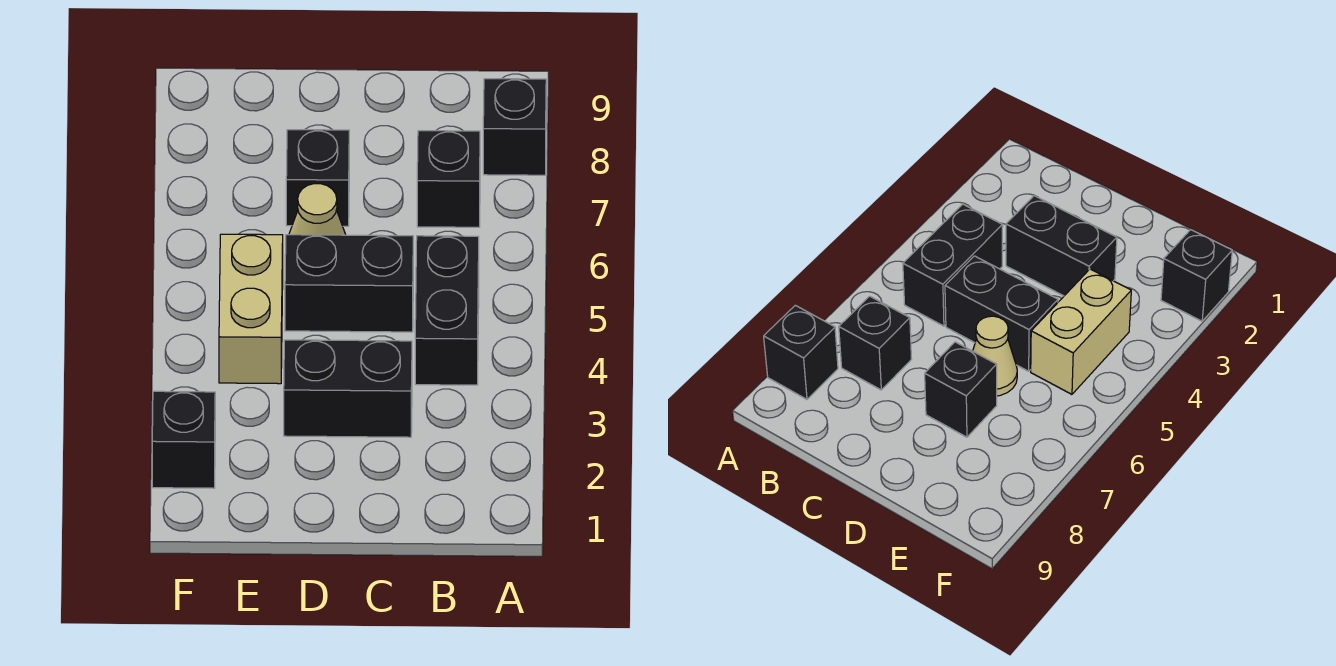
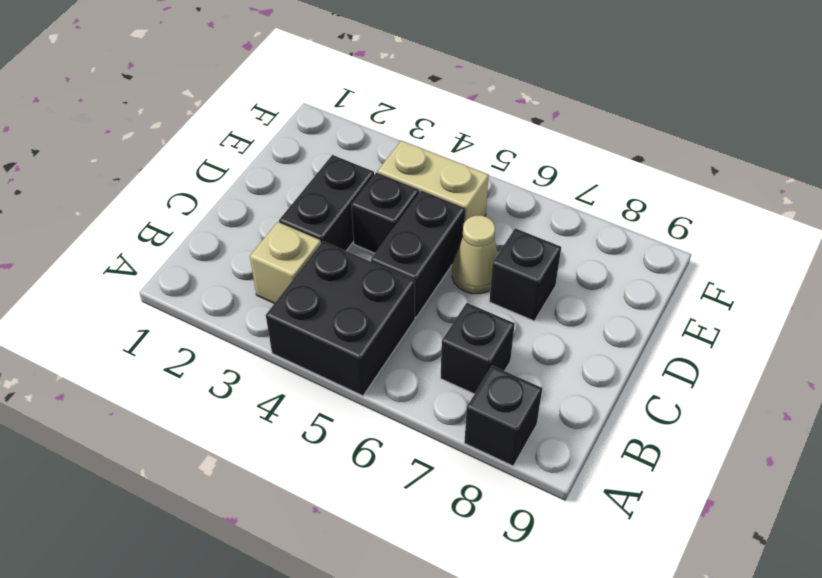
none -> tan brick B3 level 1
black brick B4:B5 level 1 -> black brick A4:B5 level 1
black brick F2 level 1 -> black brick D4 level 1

==

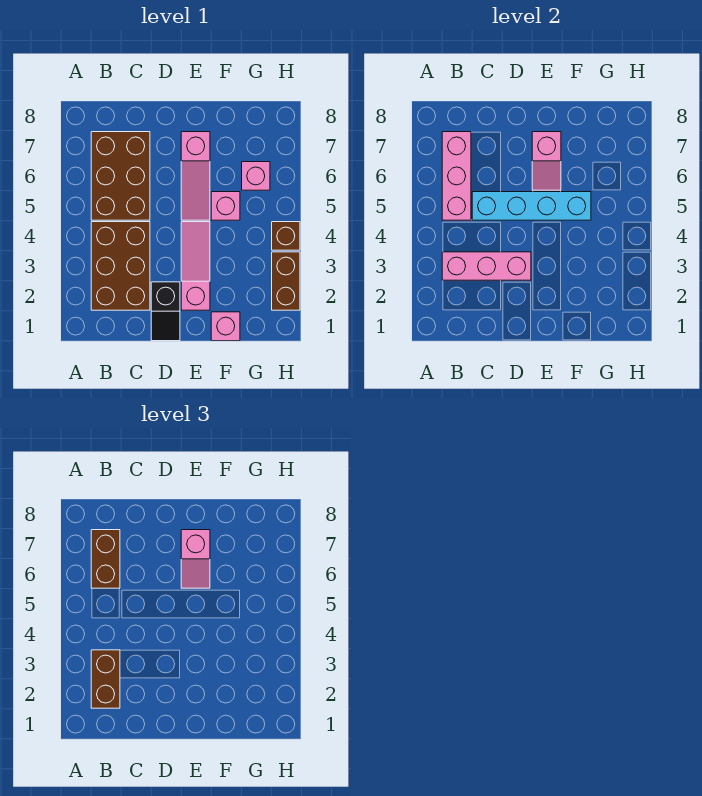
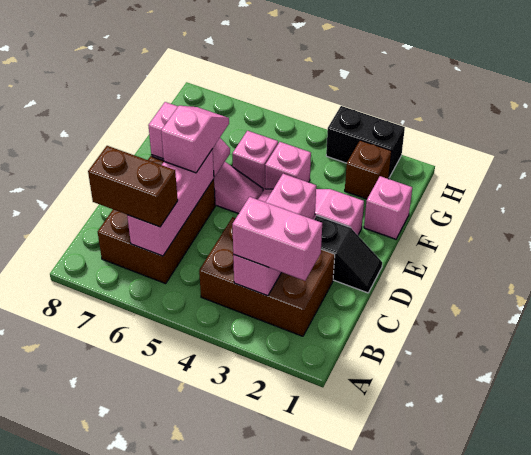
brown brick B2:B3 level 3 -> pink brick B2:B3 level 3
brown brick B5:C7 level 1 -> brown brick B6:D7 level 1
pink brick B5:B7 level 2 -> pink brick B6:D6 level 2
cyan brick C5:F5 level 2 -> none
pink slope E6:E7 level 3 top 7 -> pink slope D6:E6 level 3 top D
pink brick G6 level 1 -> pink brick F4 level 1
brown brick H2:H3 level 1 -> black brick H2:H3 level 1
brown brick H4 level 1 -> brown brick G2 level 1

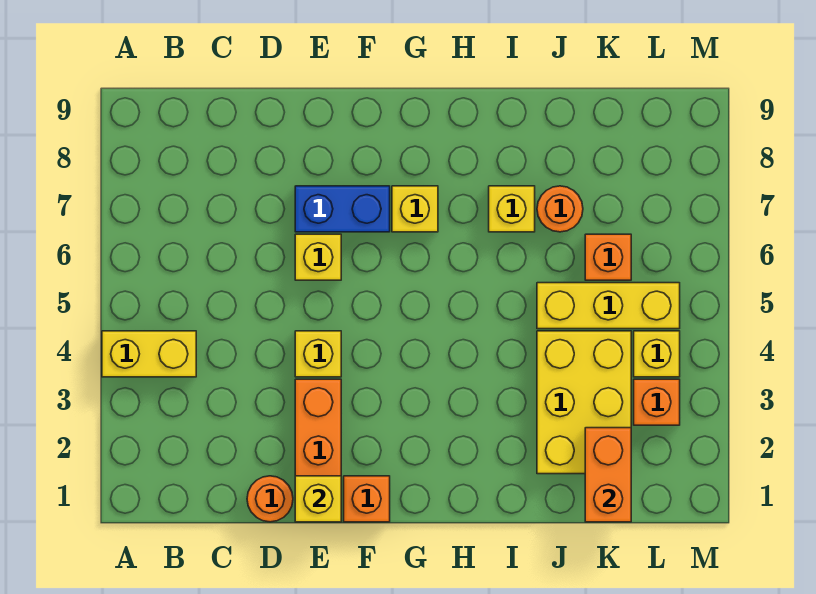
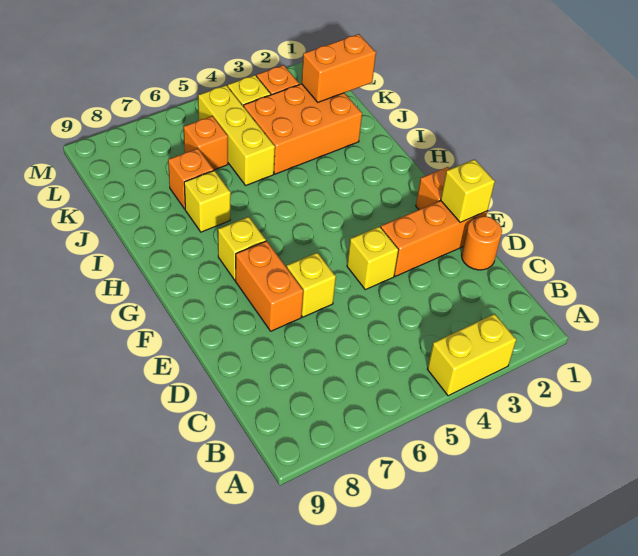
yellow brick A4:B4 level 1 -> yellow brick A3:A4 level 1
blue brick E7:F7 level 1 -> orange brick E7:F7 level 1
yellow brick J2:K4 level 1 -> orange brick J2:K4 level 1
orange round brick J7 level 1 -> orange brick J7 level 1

• PROBLEM REQUIREMENTS: Reproduce, word for word, only the lines in the records above from the line with "brown brick H2:H3" through the line with "orange round brick", including both ends; omit the pictures.

• RESULT:
brown brick H2:H3 level 1 -> black brick H2:H3 level 1
brown brick H4 level 1 -> brown brick G2 level 1

yellow brick A4:B4 level 1 -> yellow brick A3:A4 level 1
blue brick E7:F7 level 1 -> orange brick E7:F7 level 1
yellow brick J2:K4 level 1 -> orange brick J2:K4 level 1
orange round brick J7 level 1 -> orange brick J7 level 1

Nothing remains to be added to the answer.